[WORK REQUIRED]: Return all lines of the data in which the string "bear" occurs.

[RECORDS SUPPLIED]:
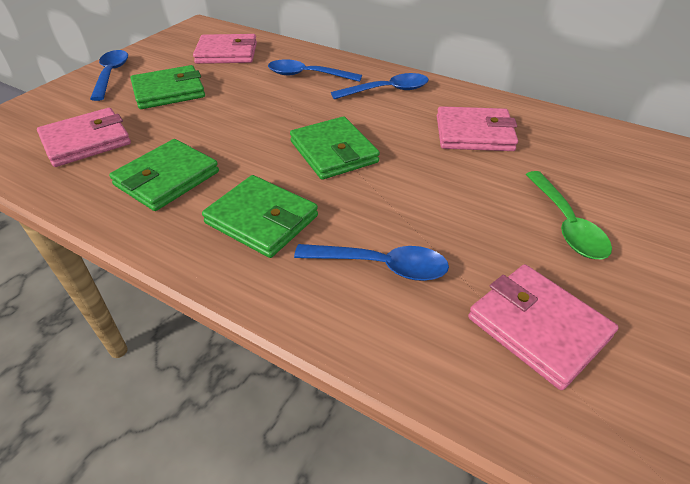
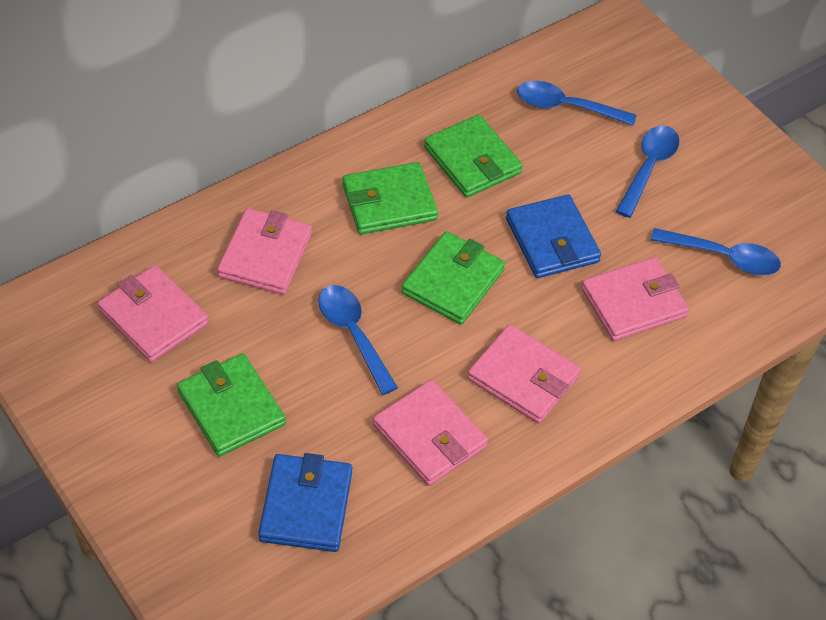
blue wallet: 0 -> 2
green spoon: 1 -> 0
pink wallet: 4 -> 5

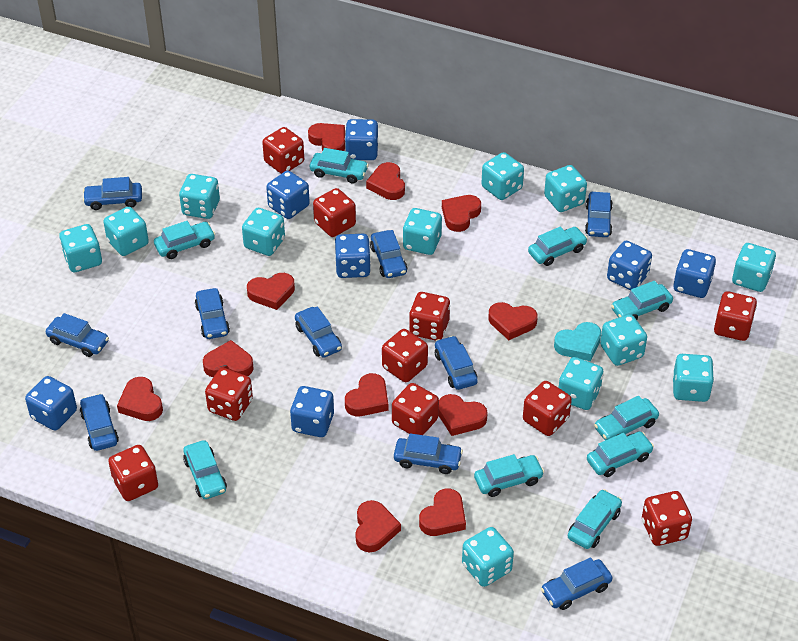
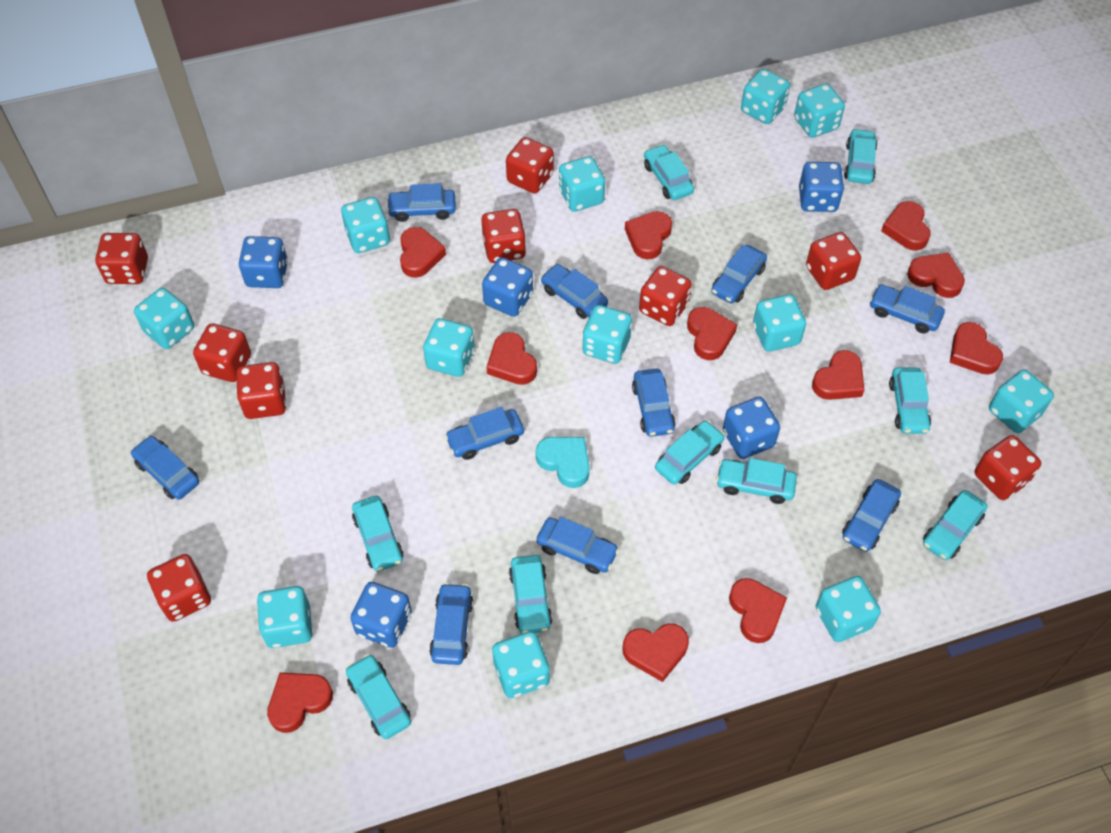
blue dice: 7 -> 5
red dice: 10 -> 9

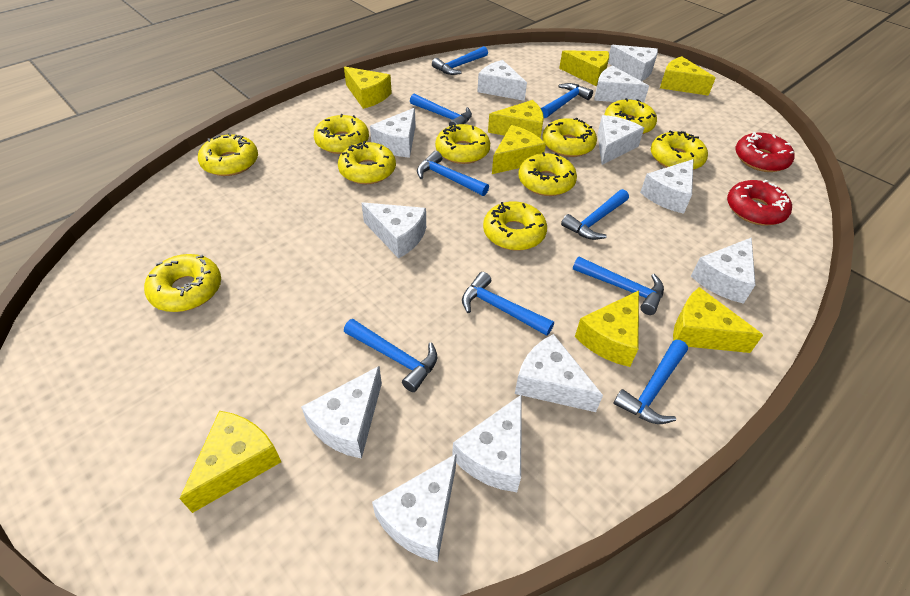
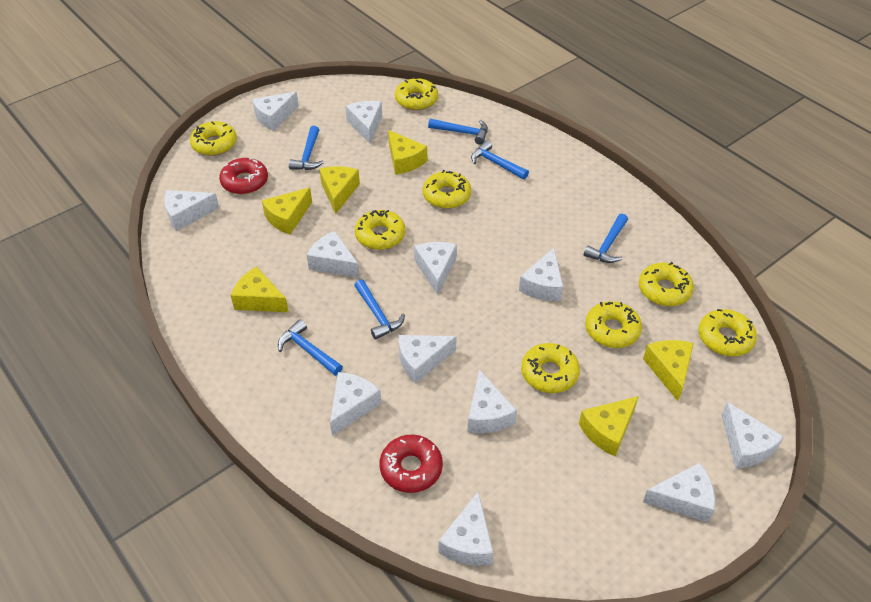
blue hammer: 9 -> 6
yellow cheese: 8 -> 6
yellow donut: 10 -> 8

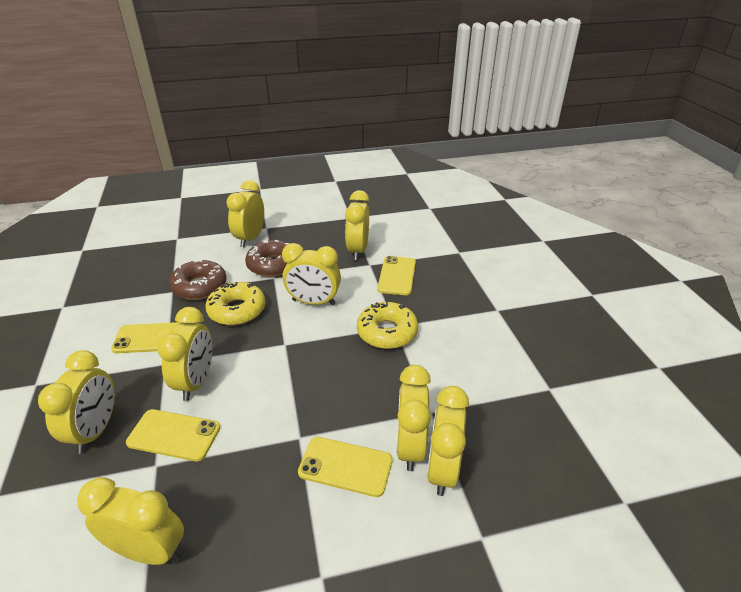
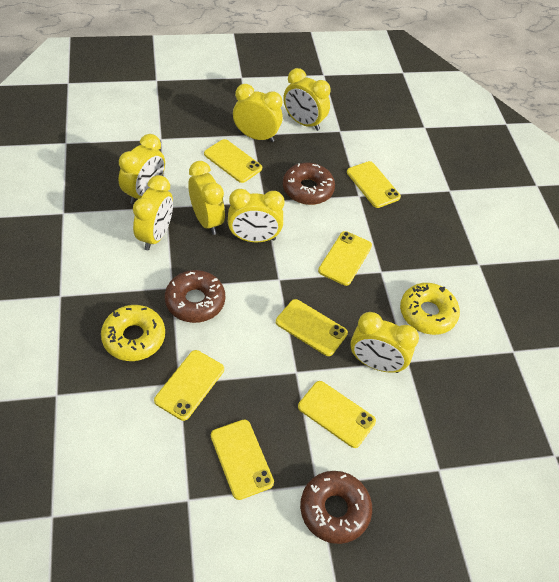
brown donut: 2 -> 3
yellow clock: 8 -> 7
yellow phone: 4 -> 7

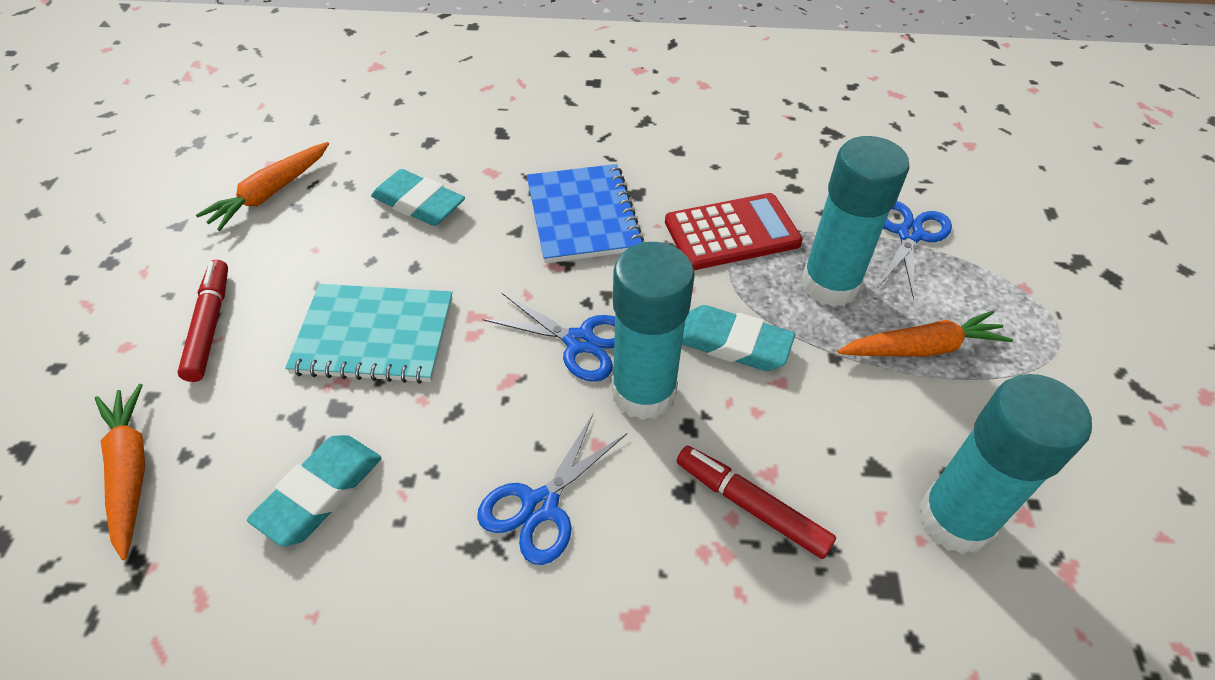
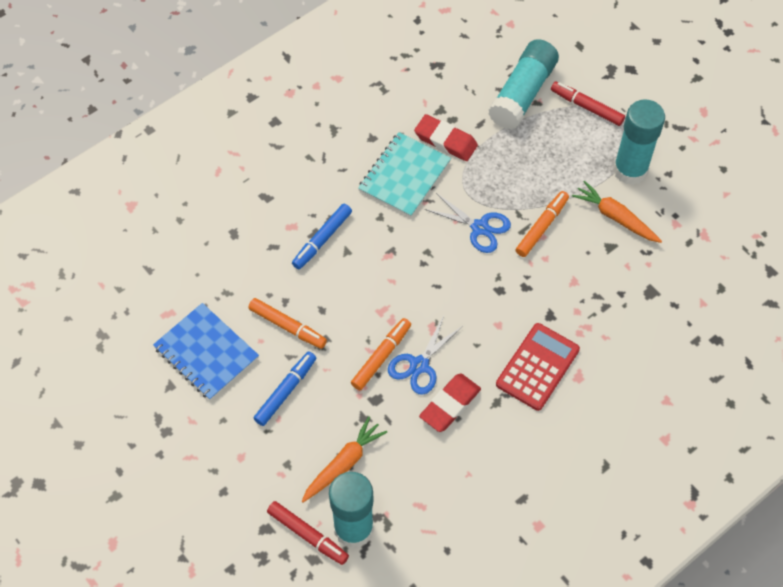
blue marker: 0 -> 2
blue scissors: 3 -> 2
orange carrot: 3 -> 2
orange marker: 0 -> 3
red eraser: 0 -> 2
turquoise eraser: 3 -> 0

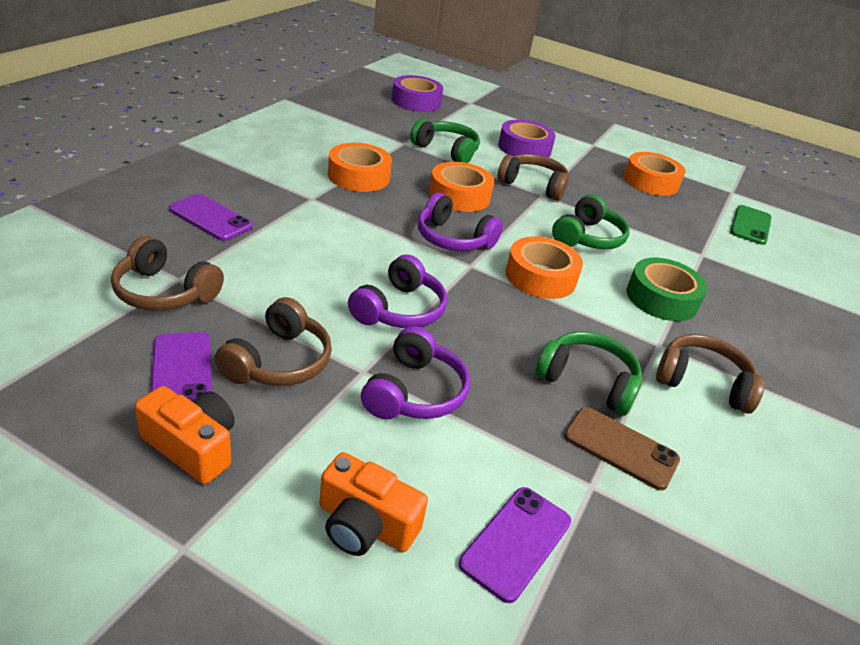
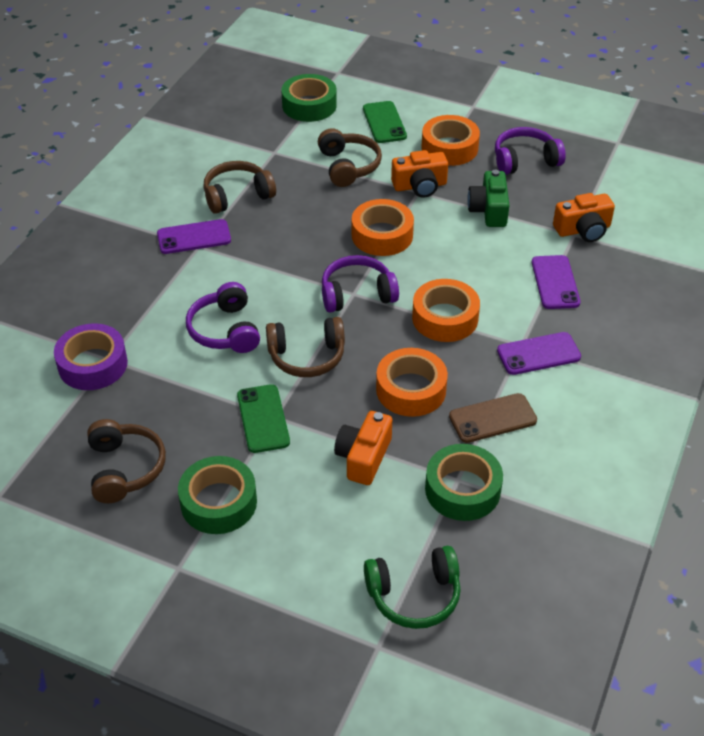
green camera: 0 -> 1
green headphones: 3 -> 1
green phone: 1 -> 2
green tape: 1 -> 3
orange camera: 2 -> 3
purple tape: 2 -> 1

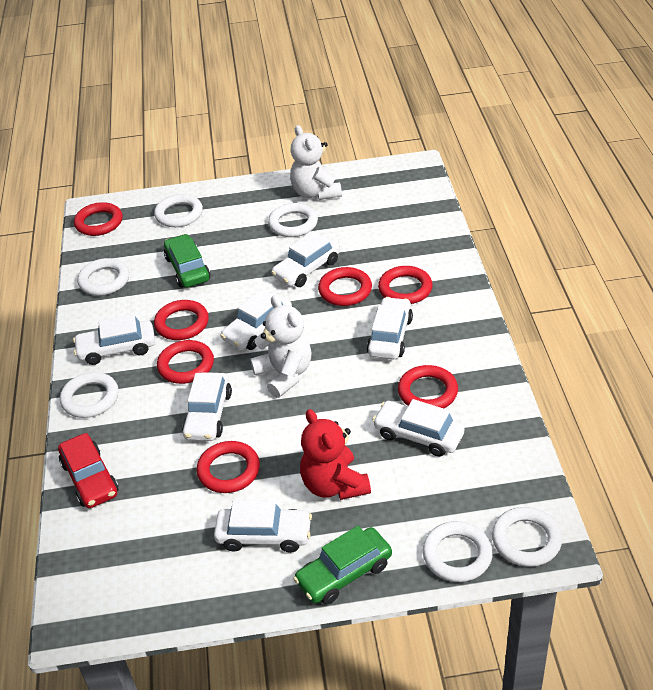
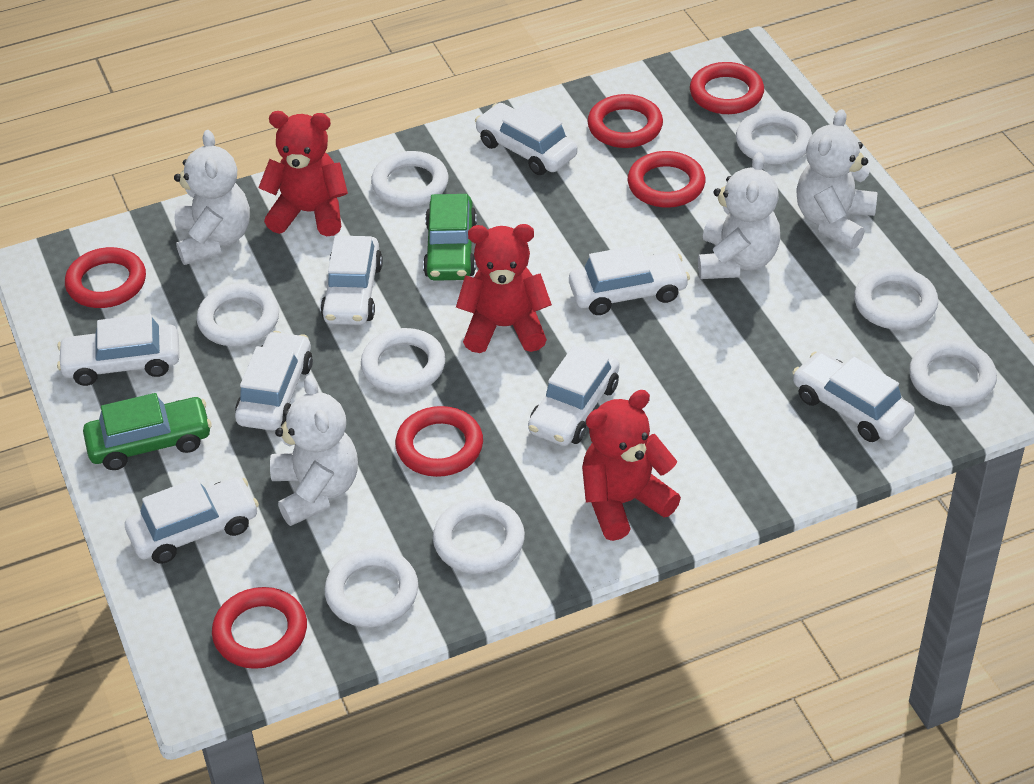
red car: 1 -> 0
red ring: 7 -> 6
red teddy bear: 1 -> 3
white car: 7 -> 8
white ring: 6 -> 8
white teddy bear: 2 -> 4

[ANSWER BOX]:
red teddy bear: 1 -> 3
white teddy bear: 2 -> 4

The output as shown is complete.